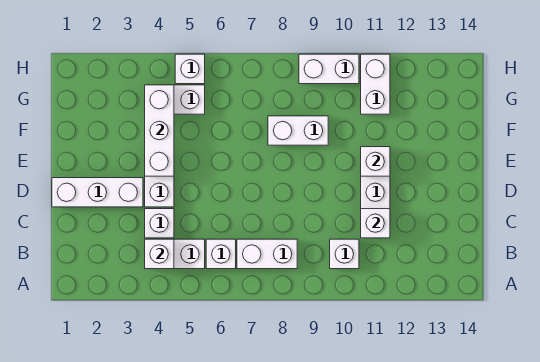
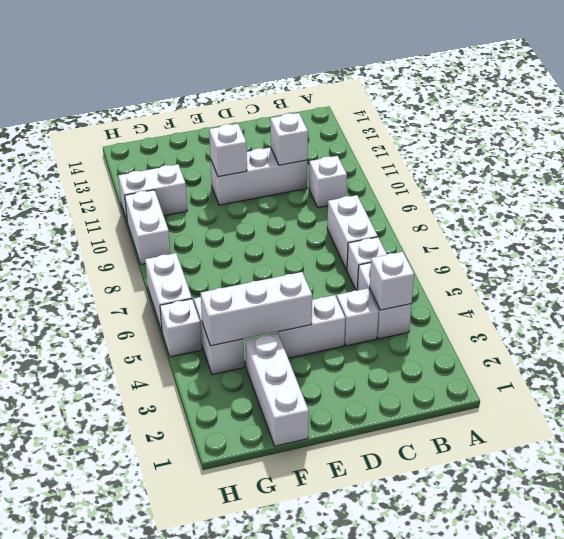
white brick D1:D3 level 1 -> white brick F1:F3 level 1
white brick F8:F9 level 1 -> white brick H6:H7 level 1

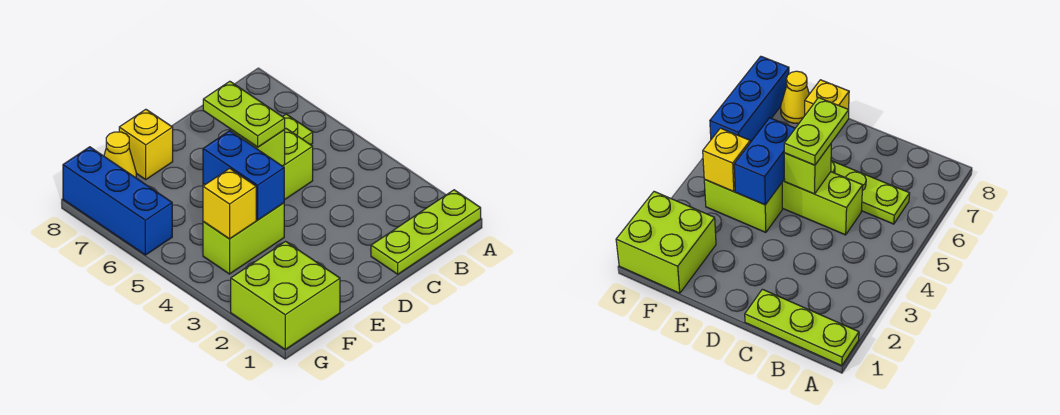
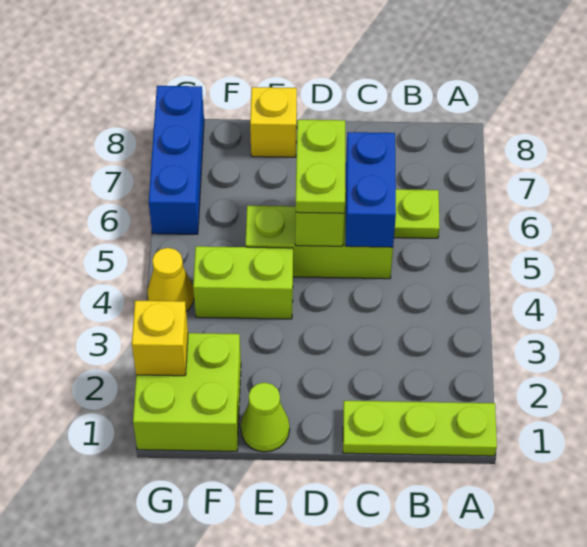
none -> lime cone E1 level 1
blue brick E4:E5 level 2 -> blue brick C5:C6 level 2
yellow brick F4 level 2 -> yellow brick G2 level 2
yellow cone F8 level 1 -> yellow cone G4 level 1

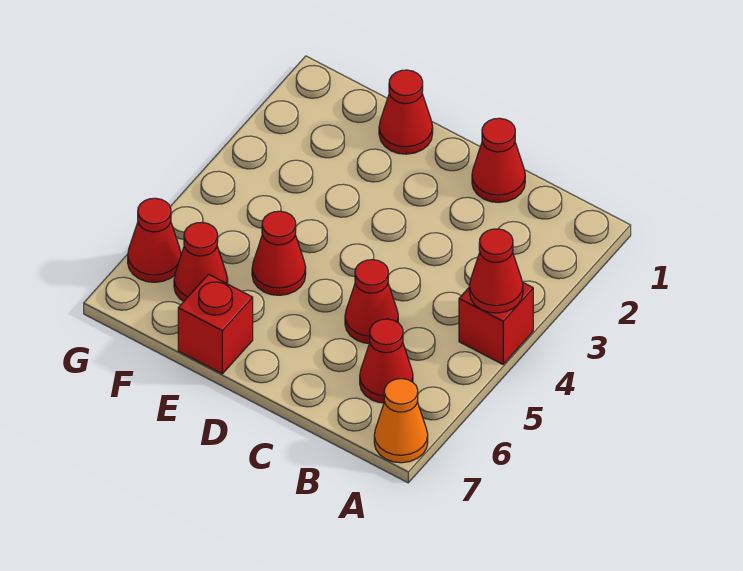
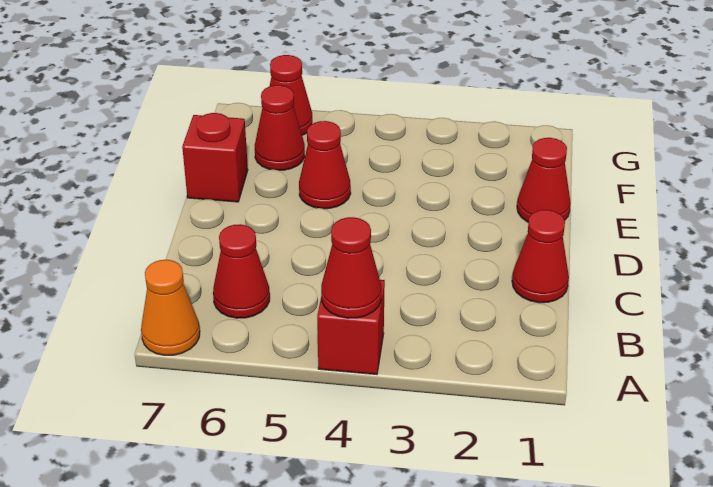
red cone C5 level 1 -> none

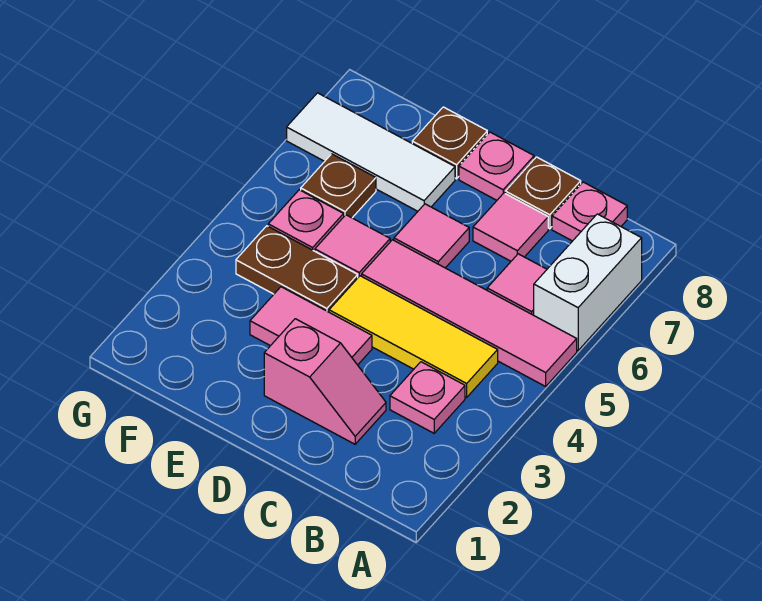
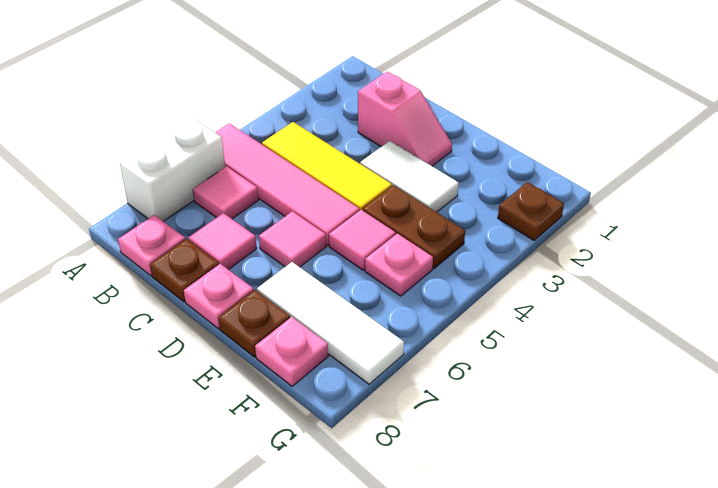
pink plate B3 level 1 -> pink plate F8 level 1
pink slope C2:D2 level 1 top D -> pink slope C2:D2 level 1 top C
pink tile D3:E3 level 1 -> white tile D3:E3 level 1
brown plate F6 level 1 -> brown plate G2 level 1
----
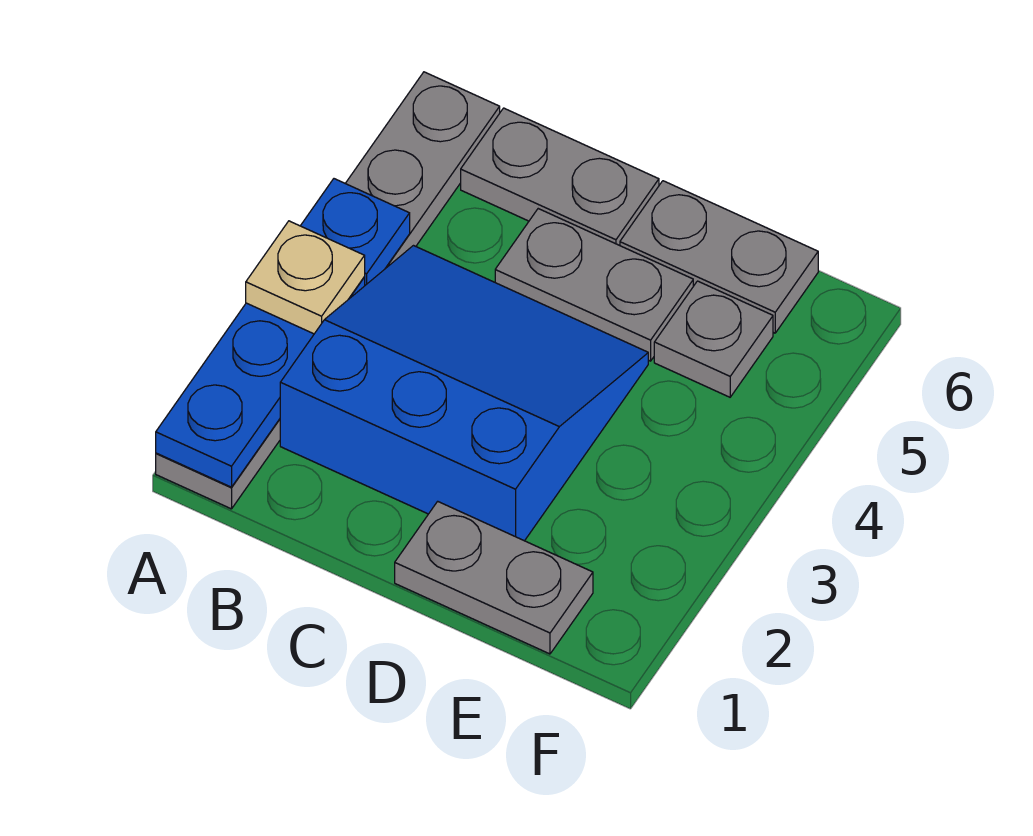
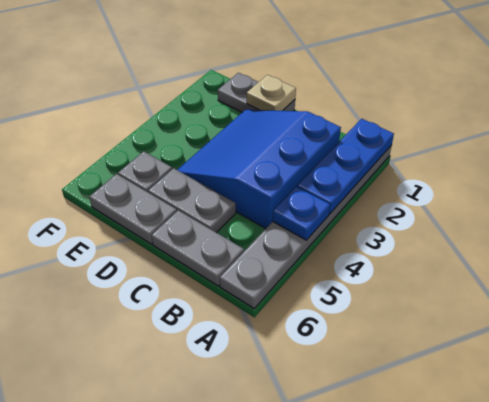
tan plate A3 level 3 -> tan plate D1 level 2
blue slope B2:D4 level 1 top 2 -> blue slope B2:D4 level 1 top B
----
Exercise description → Copy out every line of the material above that contains the string "cone".

Answer below →
none -> lime cone E1 level 1
yellow cone F8 level 1 -> yellow cone G4 level 1
red cone C5 level 1 -> none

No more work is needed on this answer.